▶ [Problem to solve]:
Return every record below exactly as written, omitting any pictures.

▶ [Material for the task]:
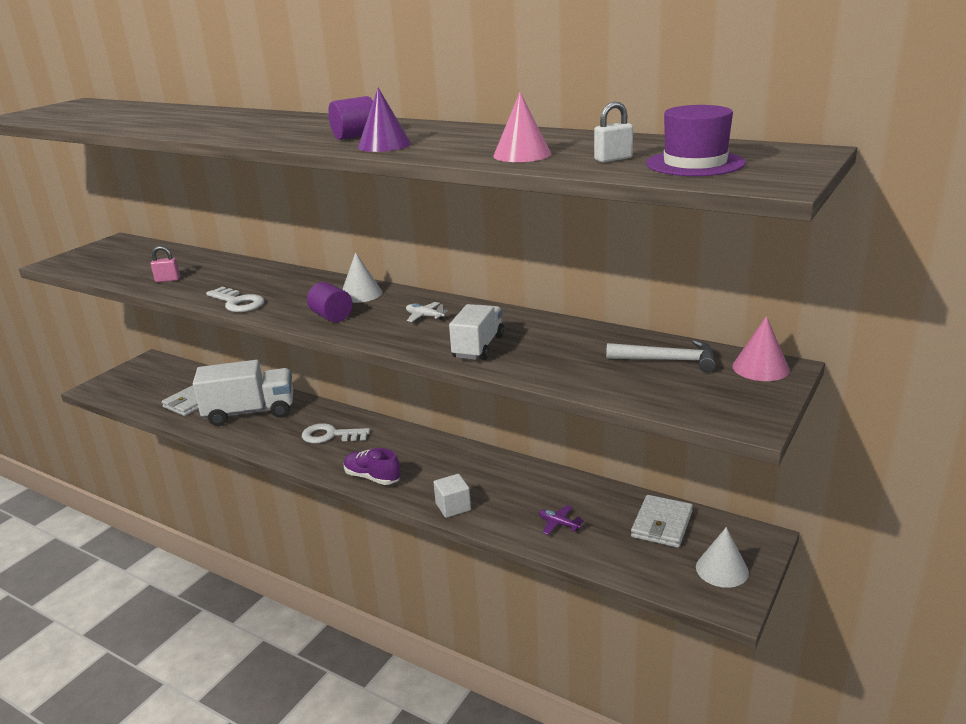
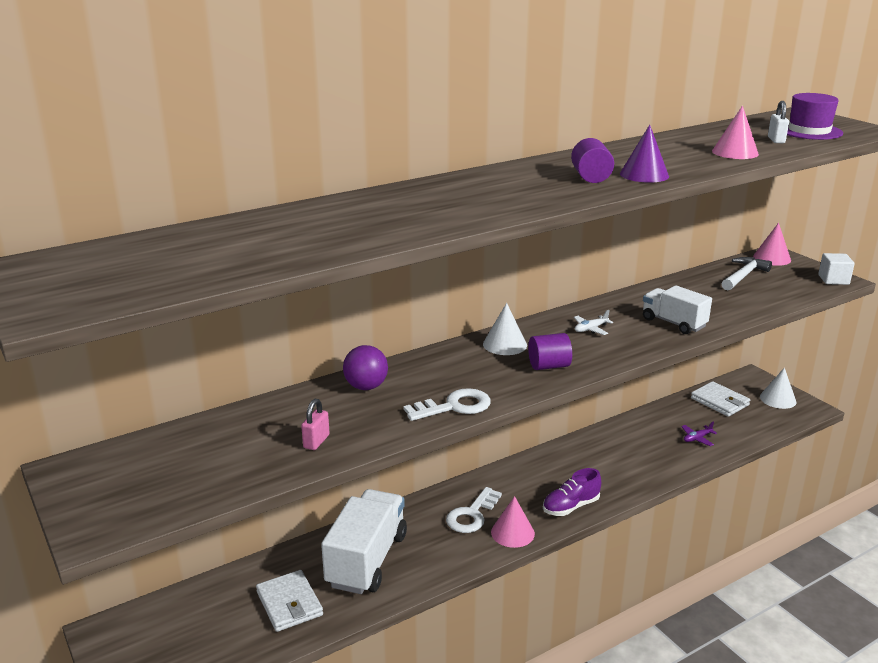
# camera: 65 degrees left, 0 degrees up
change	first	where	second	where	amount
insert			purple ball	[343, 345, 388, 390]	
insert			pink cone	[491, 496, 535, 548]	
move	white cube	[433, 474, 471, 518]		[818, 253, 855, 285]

▶ [Response for this exercise]:
# camera: 65 degrees left, 0 degrees up
change	first	where	second	where	amount
insert			purple ball	[343, 345, 388, 390]	
insert			pink cone	[491, 496, 535, 548]	
move	white cube	[433, 474, 471, 518]		[818, 253, 855, 285]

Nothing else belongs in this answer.